Scene difference descriptions:
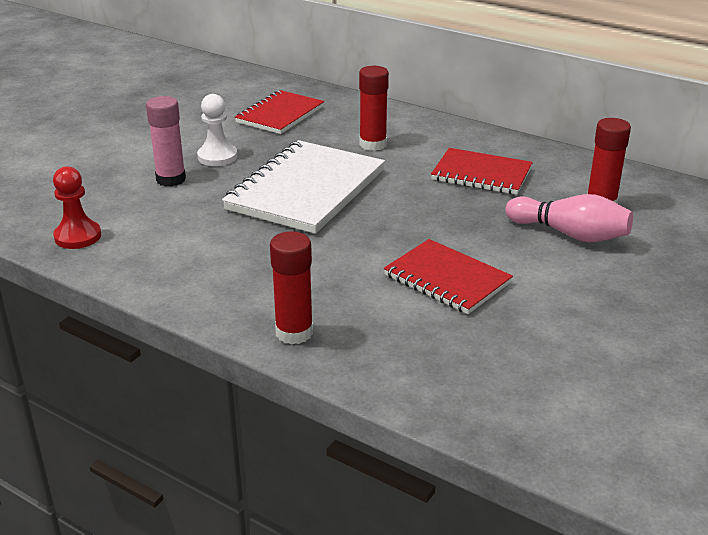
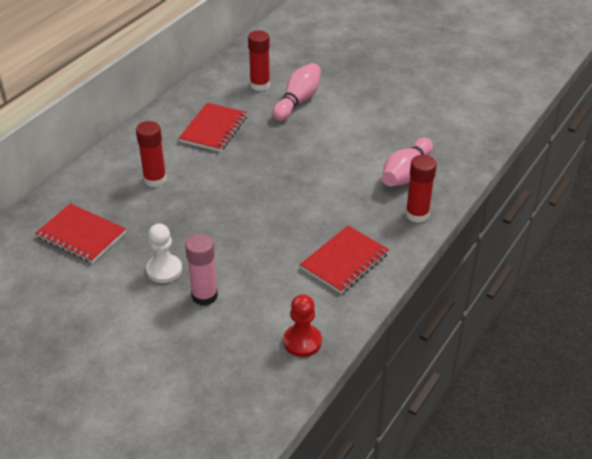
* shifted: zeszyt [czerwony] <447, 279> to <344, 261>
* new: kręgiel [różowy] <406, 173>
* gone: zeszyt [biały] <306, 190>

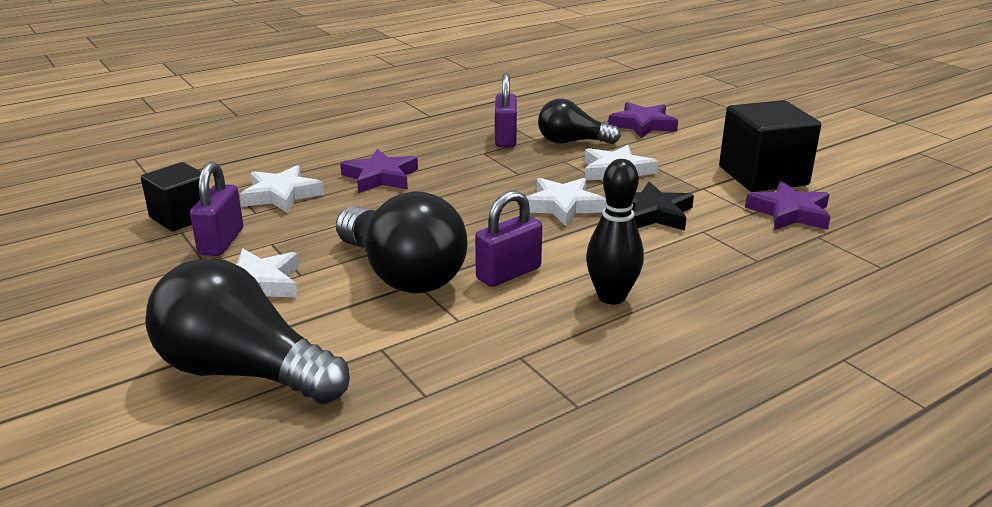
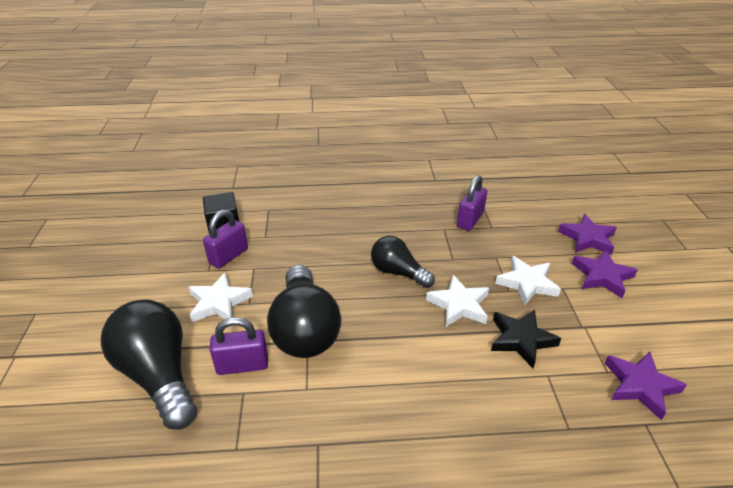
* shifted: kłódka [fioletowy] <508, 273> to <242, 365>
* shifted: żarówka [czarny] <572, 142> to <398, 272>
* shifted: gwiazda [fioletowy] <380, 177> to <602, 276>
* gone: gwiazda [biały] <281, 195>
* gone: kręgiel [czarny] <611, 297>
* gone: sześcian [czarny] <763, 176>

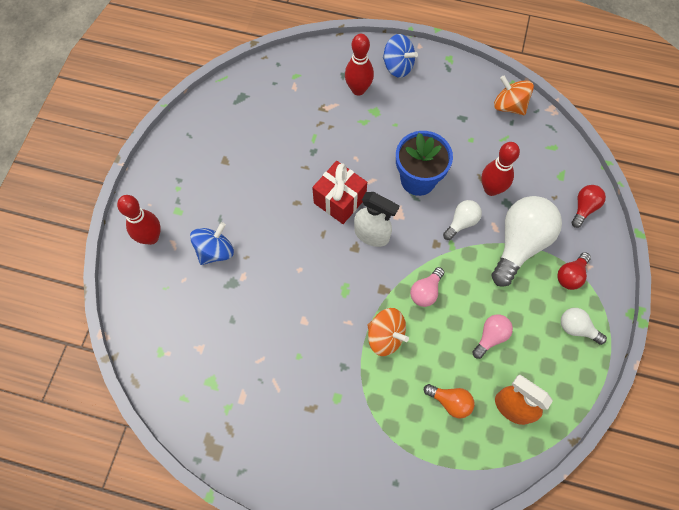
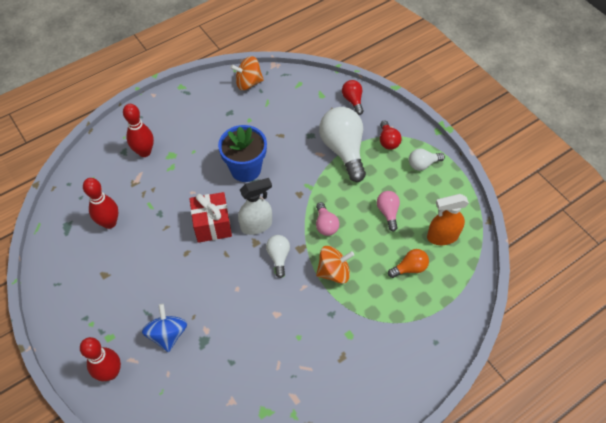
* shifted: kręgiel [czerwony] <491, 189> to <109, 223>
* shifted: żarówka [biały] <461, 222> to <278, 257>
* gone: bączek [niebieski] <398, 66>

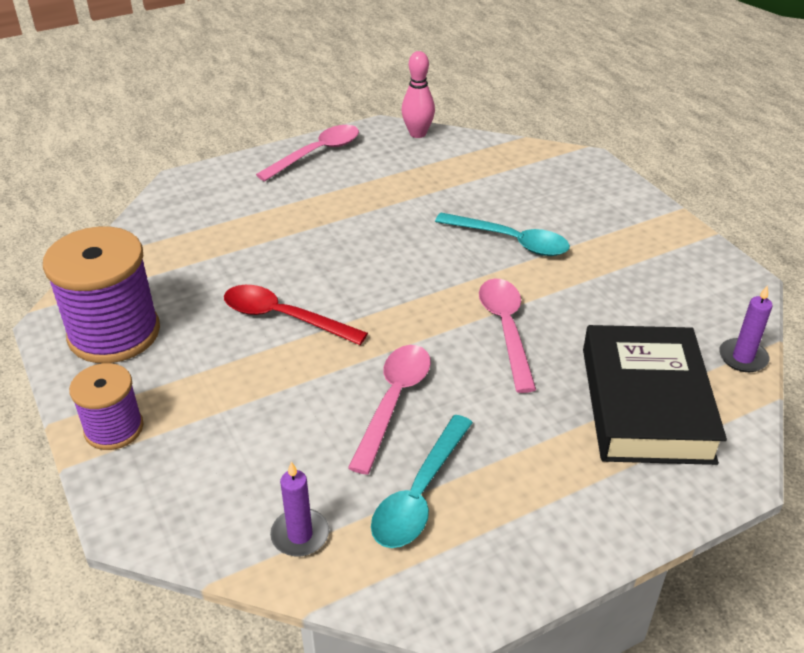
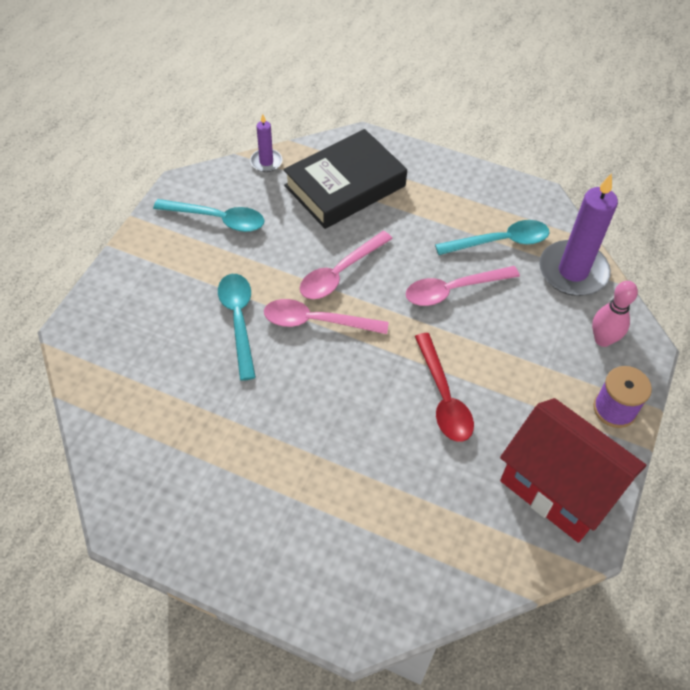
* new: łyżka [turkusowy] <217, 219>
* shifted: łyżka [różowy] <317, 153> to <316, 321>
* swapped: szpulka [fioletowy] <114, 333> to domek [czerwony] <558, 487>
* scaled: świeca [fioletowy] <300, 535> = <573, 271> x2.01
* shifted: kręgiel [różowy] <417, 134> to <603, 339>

• [Task]: State the number of lines above that hold the word "fioletowy", and say nothing else.

• [Solution]: 4